§ Description of the task
Down to the last line, set down the listing below exactly, apart from its pictures.

§ Provided information

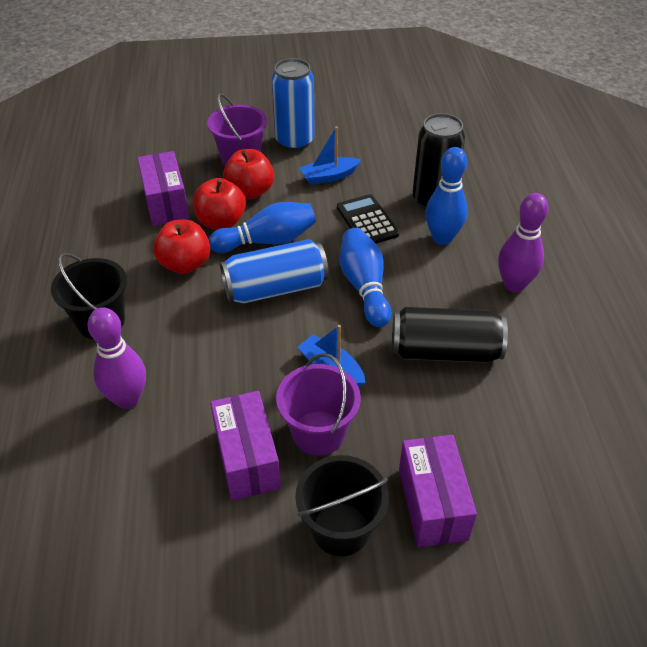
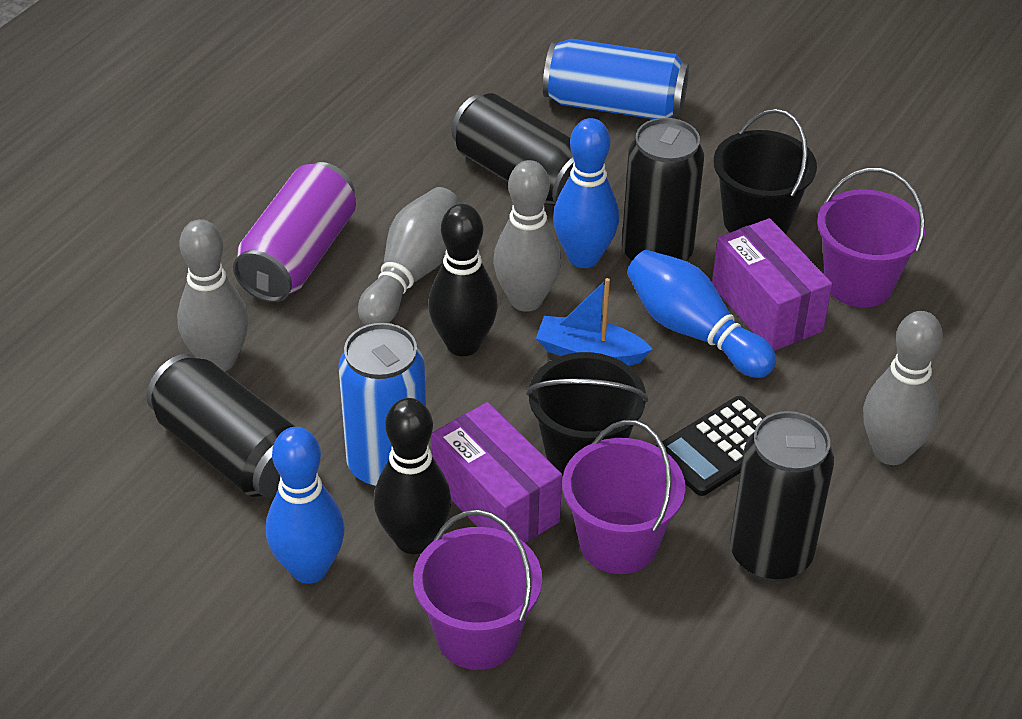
black bowling pin: 0 -> 2
black can: 2 -> 4
blue boat: 2 -> 1
grey bowling pin: 0 -> 4
purple bowling pin: 2 -> 0
purple box: 3 -> 2
purple bucket: 2 -> 3
purple can: 0 -> 1
red apple: 3 -> 0

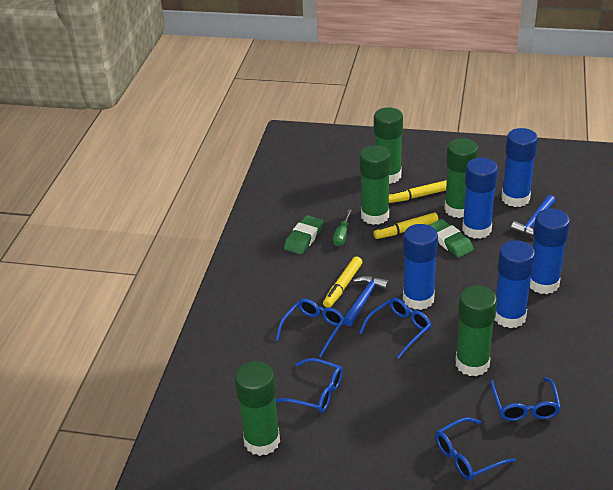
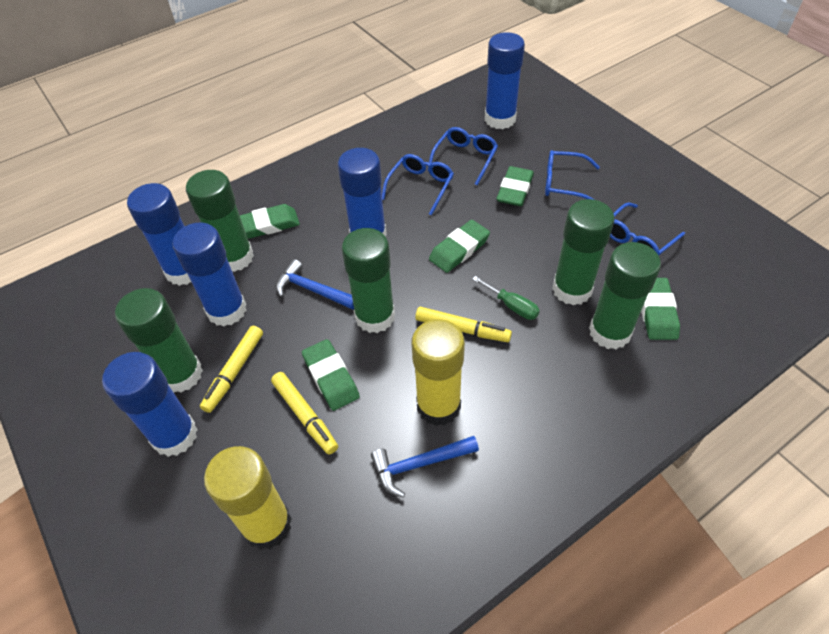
blue glasses: 5 -> 4
green eraser: 2 -> 5
yellow glue stick: 0 -> 2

§ Your solution
black bowling pin: 0 -> 2
black can: 2 -> 4
blue boat: 2 -> 1
grey bowling pin: 0 -> 4
purple bowling pin: 2 -> 0
purple box: 3 -> 2
purple bucket: 2 -> 3
purple can: 0 -> 1
red apple: 3 -> 0

blue glasses: 5 -> 4
green eraser: 2 -> 5
yellow glue stick: 0 -> 2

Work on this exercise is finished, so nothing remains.